→ Work request:
All of the data below should be printed again word for word, pictures excluded.

→ Records to use:
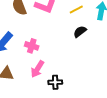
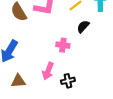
pink cross: (32, 46) -> (63, 45), moved

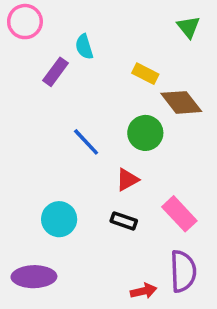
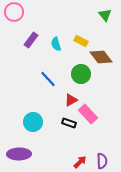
cyan semicircle: (84, 47) -> (56, 44), moved
pink rectangle: (179, 214) -> (88, 114), moved
purple semicircle: (183, 271) -> (102, 161), moved, size x0.7
red arrow: (144, 291) -> (80, 162), turned -32

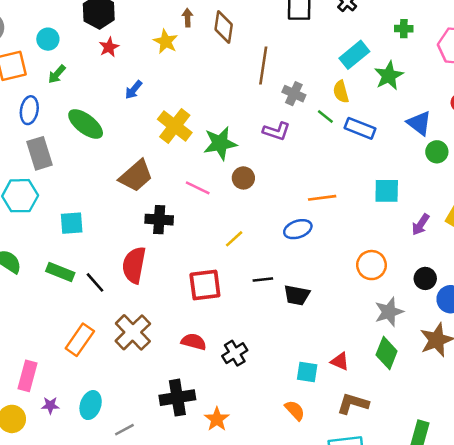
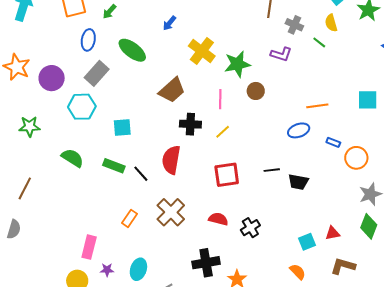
blue rectangle: (360, 128) -> (333, 142), moved, size x0.6
gray rectangle: (40, 153) -> (97, 73), turned 60
pink line: (198, 188) -> (220, 99), turned 66
yellow line: (234, 239) -> (223, 132), moved
orange rectangle: (80, 340) -> (130, 218), size x0.7
red triangle: (340, 361) -> (332, 233), turned -35
cyan square: (307, 372) -> (307, 242), turned -30

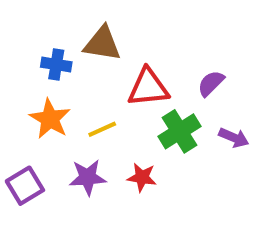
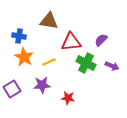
blue cross: (56, 65) -> (19, 36), moved
green cross: (180, 131) -> (86, 63), turned -30
red star: (142, 177) -> (68, 98), moved

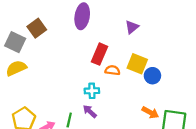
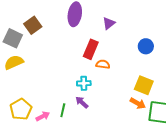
purple triangle: (132, 27) -> (109, 23), moved
yellow square: (137, 64) -> (144, 85), moved
blue circle: (152, 76) -> (146, 46), moved

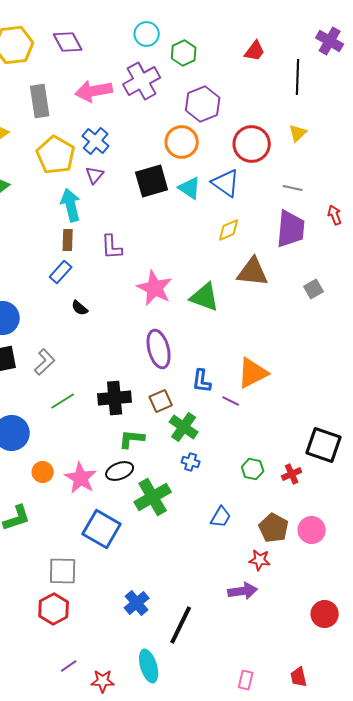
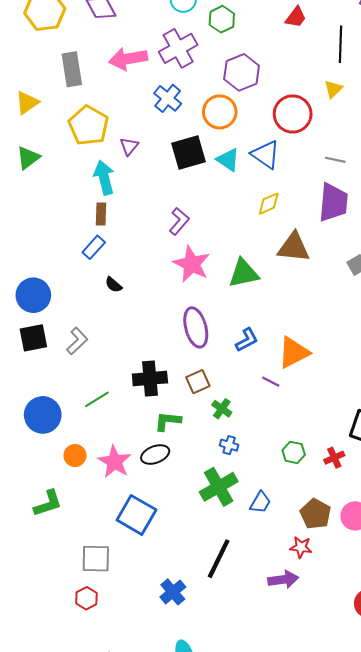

→ Solution to this problem:
pink cross: (32, 46) -> (63, 45), moved

cyan semicircle: (84, 47) -> (56, 44), moved
pink rectangle: (179, 214) -> (88, 114), moved
purple semicircle: (183, 271) -> (102, 161), moved, size x0.7
red arrow: (144, 291) -> (80, 162), turned -32

blue rectangle: (360, 128) -> (333, 142), moved, size x0.6
gray rectangle: (40, 153) -> (97, 73), turned 60
pink line: (198, 188) -> (220, 99), turned 66
yellow line: (234, 239) -> (223, 132), moved
orange rectangle: (80, 340) -> (130, 218), size x0.7
red triangle: (340, 361) -> (332, 233), turned -35
cyan square: (307, 372) -> (307, 242), turned -30

blue cross: (56, 65) -> (19, 36), moved
green cross: (180, 131) -> (86, 63), turned -30
red star: (142, 177) -> (68, 98), moved

purple triangle: (132, 27) -> (109, 23), moved
yellow square: (137, 64) -> (144, 85), moved
blue circle: (152, 76) -> (146, 46), moved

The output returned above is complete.